━━━━━ Entries supplied

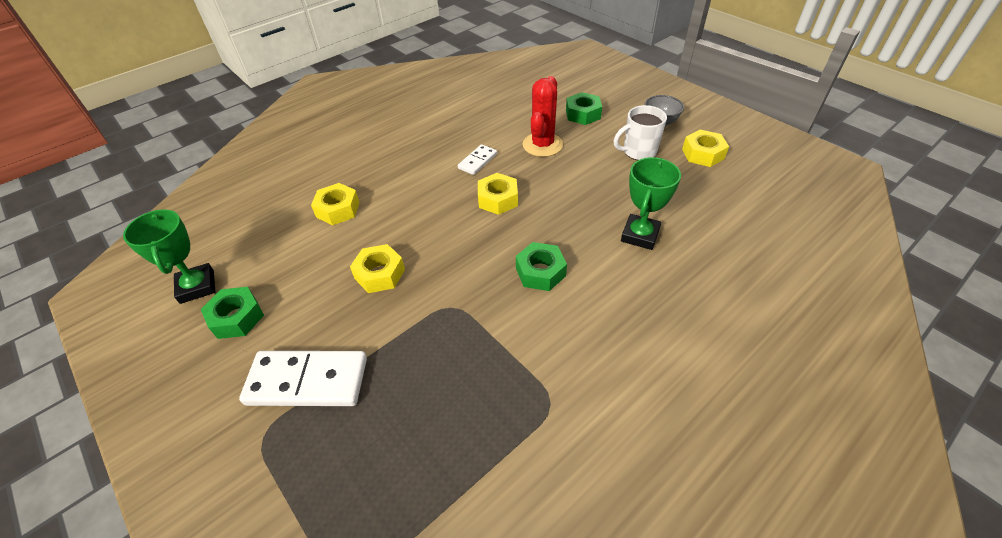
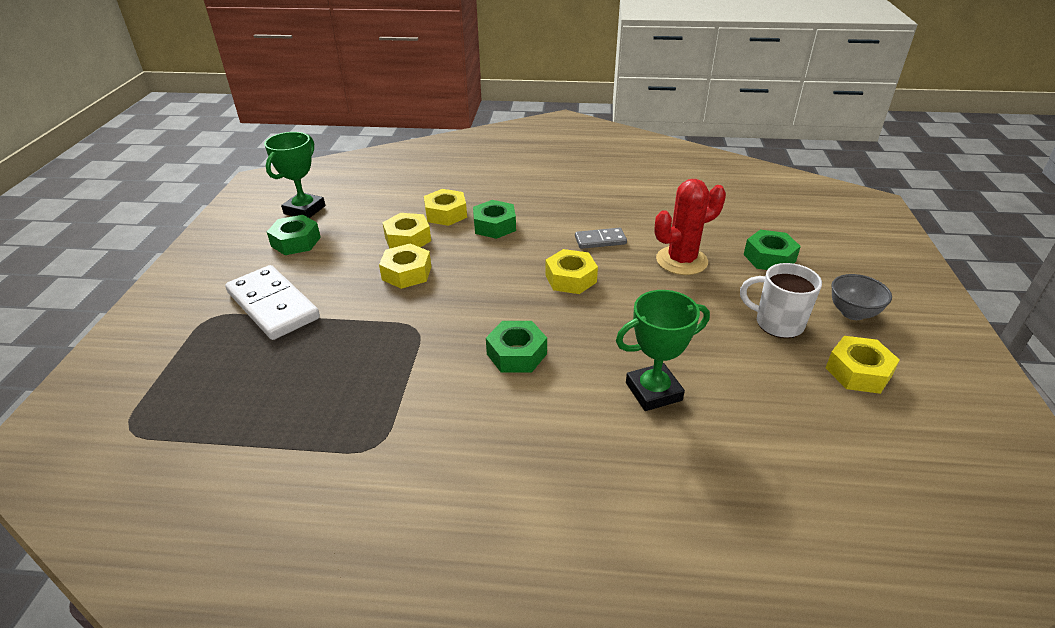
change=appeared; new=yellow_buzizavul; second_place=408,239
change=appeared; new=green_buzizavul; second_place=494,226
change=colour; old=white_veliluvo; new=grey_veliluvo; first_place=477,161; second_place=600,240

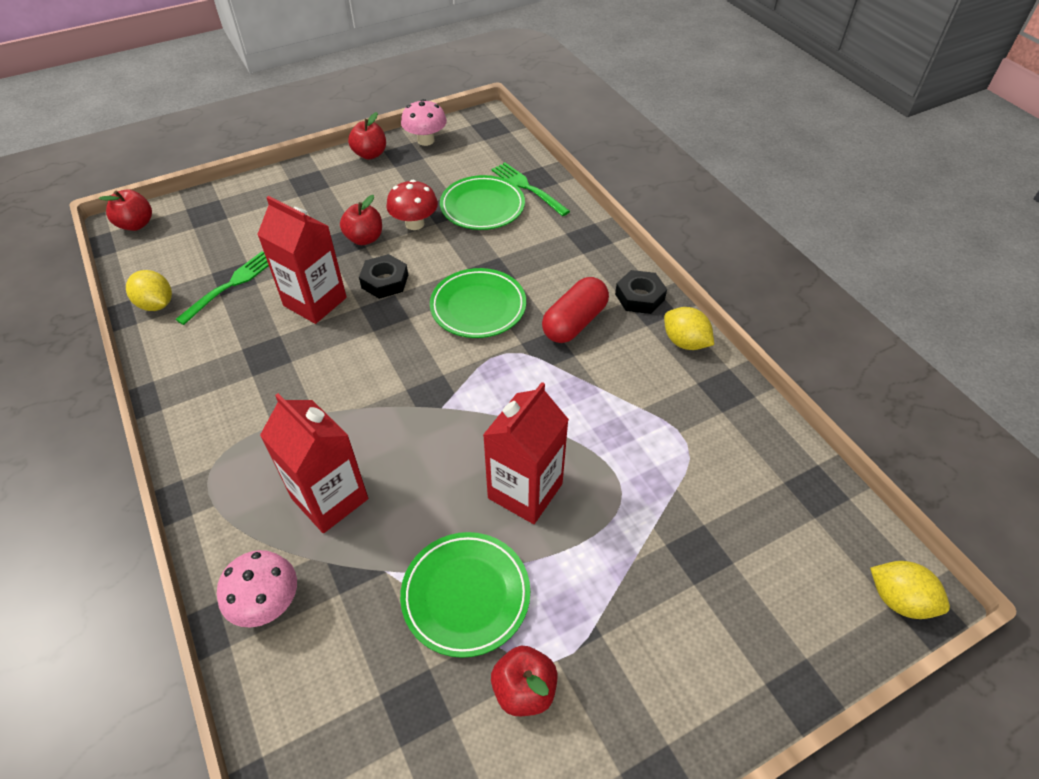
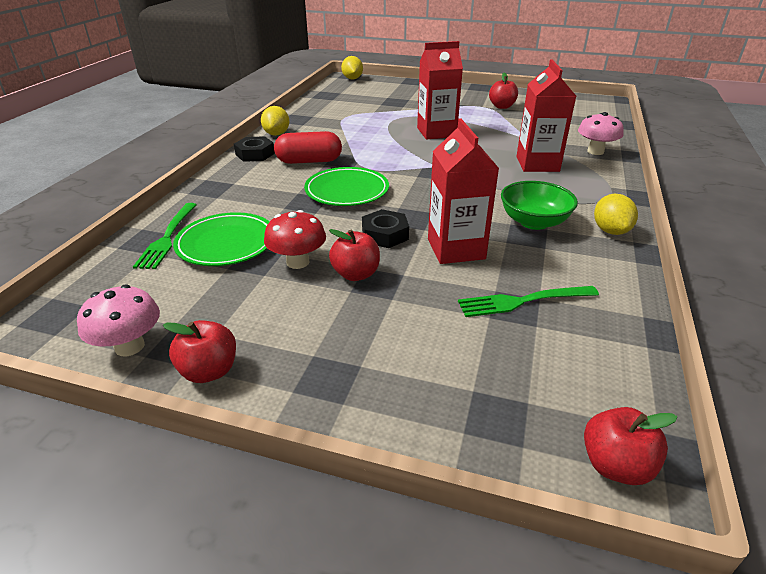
change=missing; old=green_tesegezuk; first_place=466,595
change=appeared; new=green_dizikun; second_place=534,222
change=relocated; old=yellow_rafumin; first_place=156,304; second_place=610,231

━━━━━━━━━━

## Your assignment
Leave the pictures out and reproduce exactly the lines from the top of the listing above through the line with "change=appeared; new=green_buzizavul; second_place=494,226".

## Answer to this exercise
change=appeared; new=yellow_buzizavul; second_place=408,239
change=appeared; new=green_buzizavul; second_place=494,226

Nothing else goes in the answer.